§ **Work item**:
Go through the entries below, tally each line that has the word "ALARM", and give only the total.

[Itemized modification records]
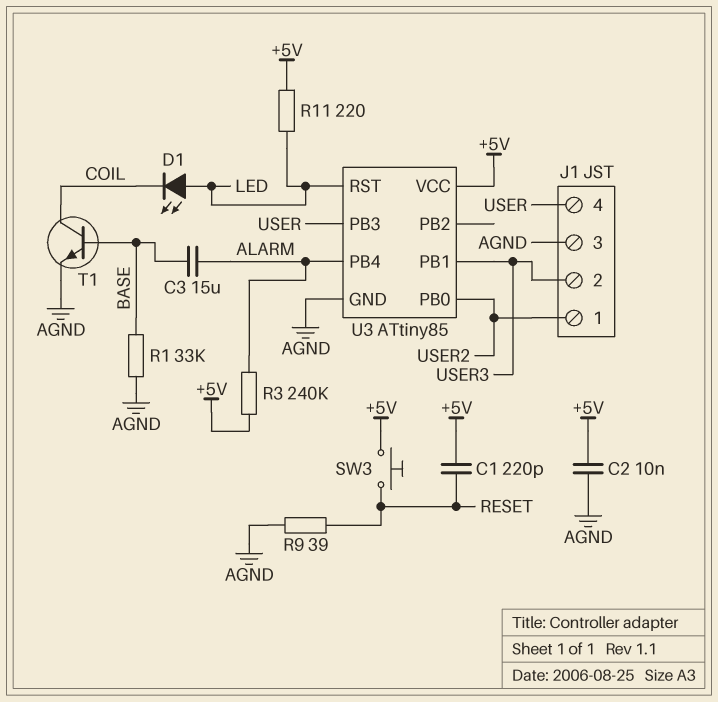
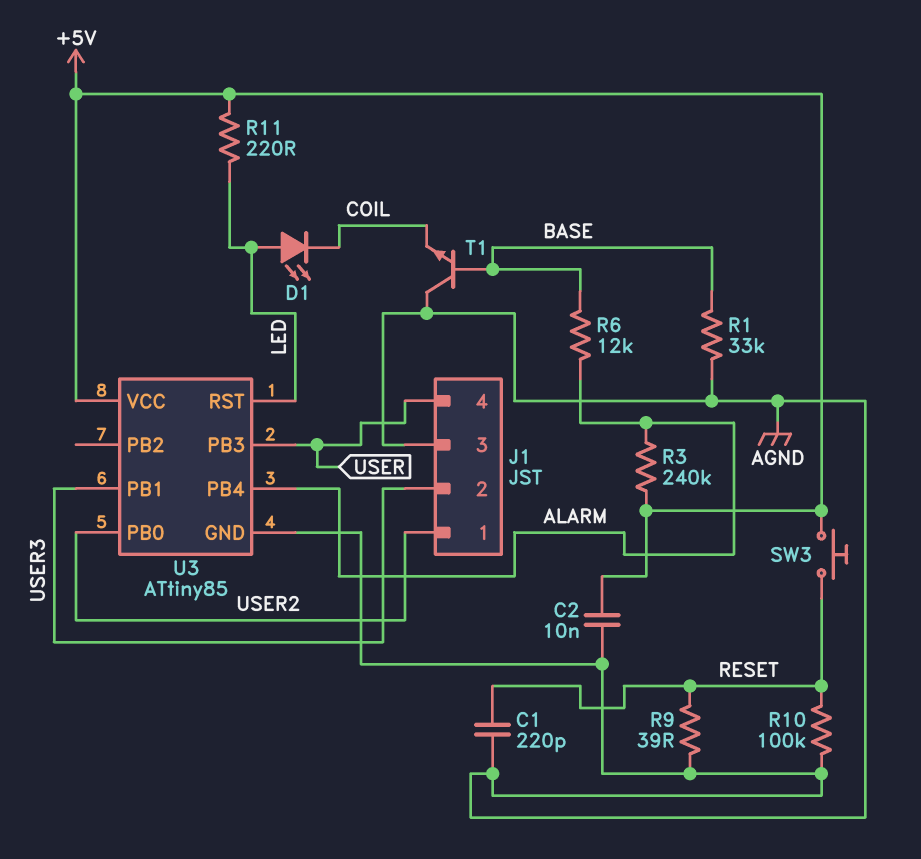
C1: 220pF (+5V, RESET) -> 220pF (AGND, RESET)
C3: 15uF (ALARM, BASE) -> none
R6: none -> 12k (ALARM, BASE)
R10: none -> 100k (AGND, RESET)
T1: NPN (B BASE, C COIL, E AGND) -> NPN (B BASE, C AGND, E COIL)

§ **Task answer**:
2